# Data listing:
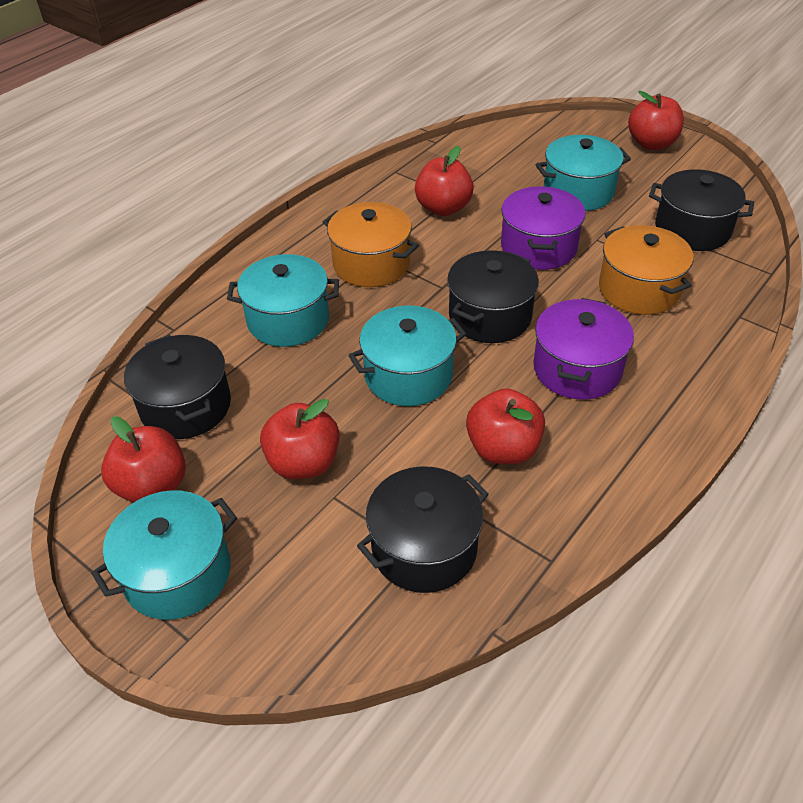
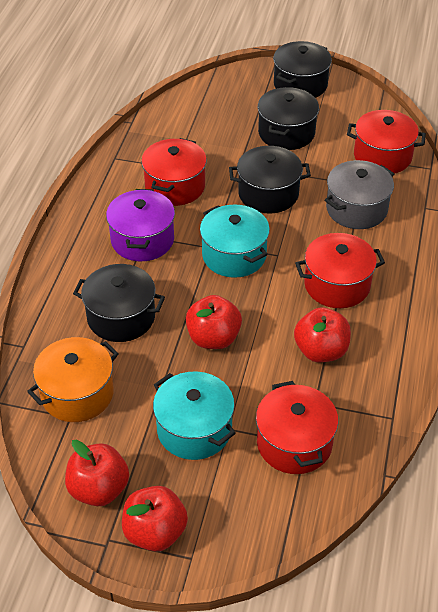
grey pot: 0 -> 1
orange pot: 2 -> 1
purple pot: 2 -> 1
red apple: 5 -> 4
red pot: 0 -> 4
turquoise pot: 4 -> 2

--

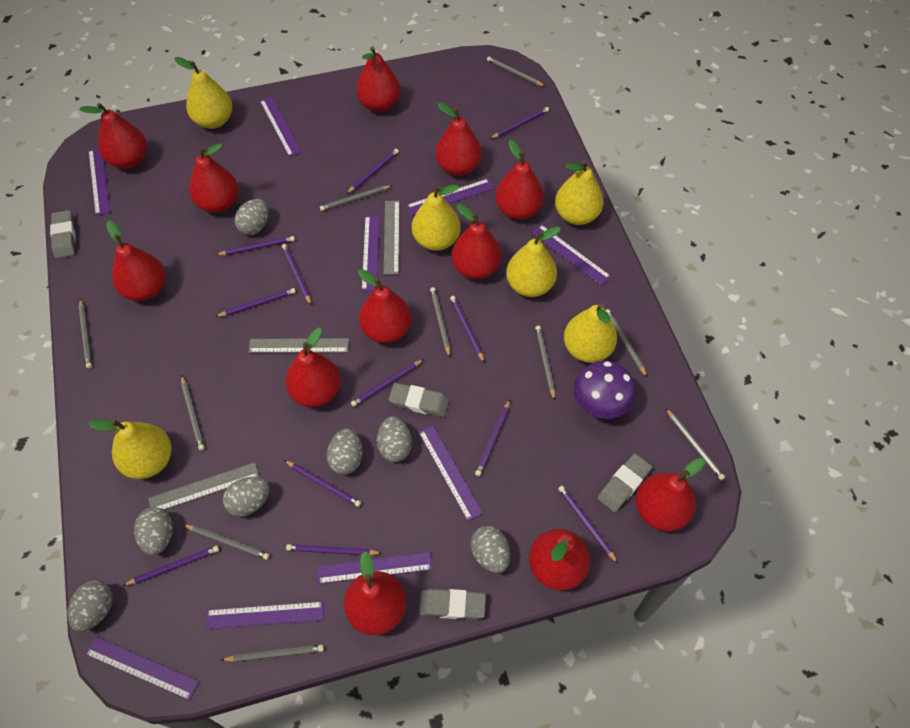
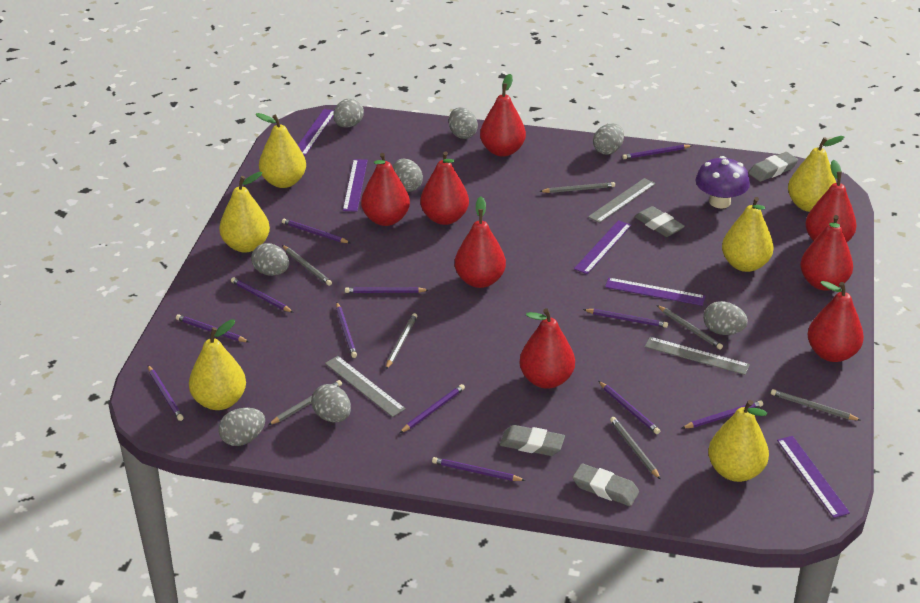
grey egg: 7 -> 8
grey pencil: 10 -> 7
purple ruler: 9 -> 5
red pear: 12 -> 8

# Your instructions:
What lines of the data contain the string "grey"? List them.

# Task result:
grey pot: 0 -> 1
grey egg: 7 -> 8
grey pencil: 10 -> 7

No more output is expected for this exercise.